Prompt:
Transcribe the lines of the listing word for word, starting at the line containing "Lyon: 1:33 -> 5:32" and ending at the line containing "Valencia: 10:23 -> 10:19".

Provided material:
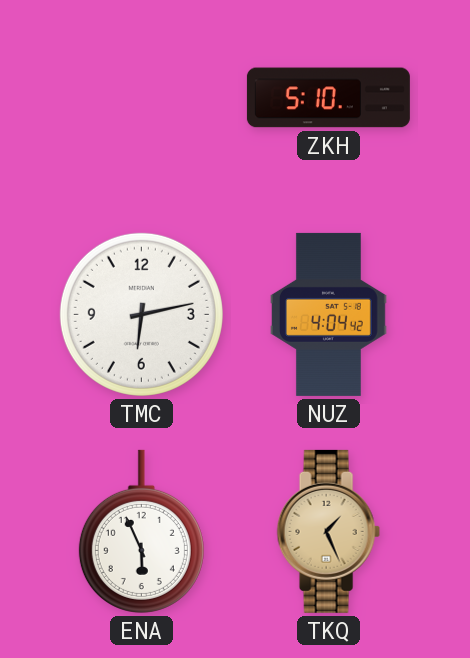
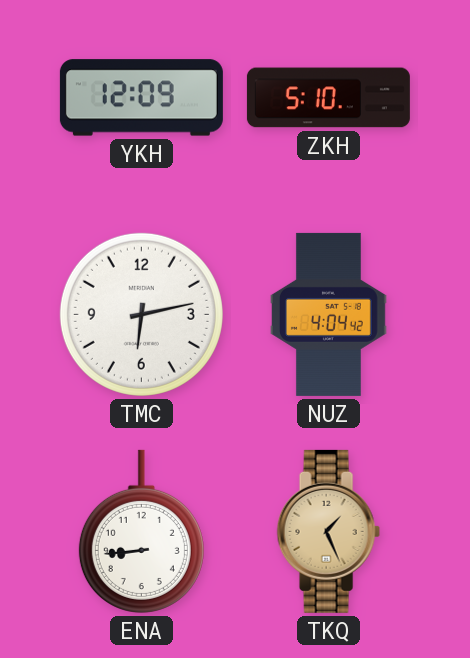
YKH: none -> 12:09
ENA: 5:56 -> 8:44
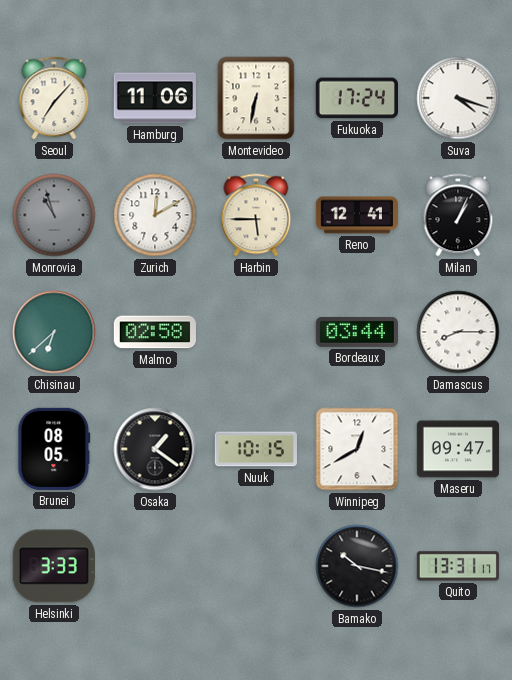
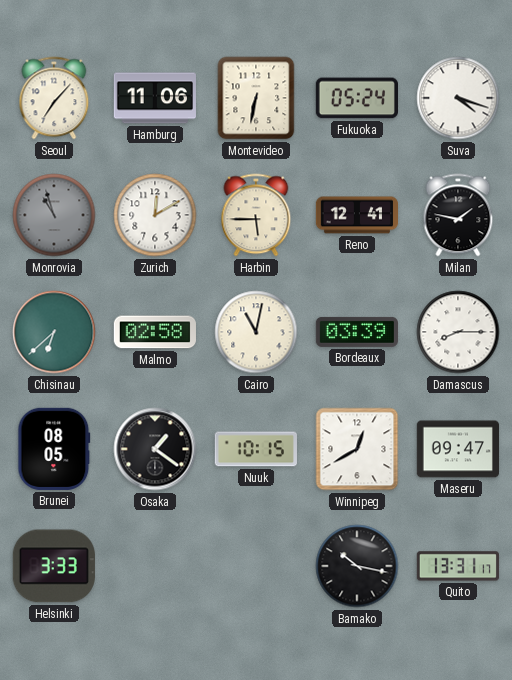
...
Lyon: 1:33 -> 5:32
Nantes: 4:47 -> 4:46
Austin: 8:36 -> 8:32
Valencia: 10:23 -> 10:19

Task output:
Lyon: 1:33 -> 5:32
Nantes: 4:47 -> 4:46
Austin: 8:36 -> 8:32
Valencia: 10:23 -> 10:19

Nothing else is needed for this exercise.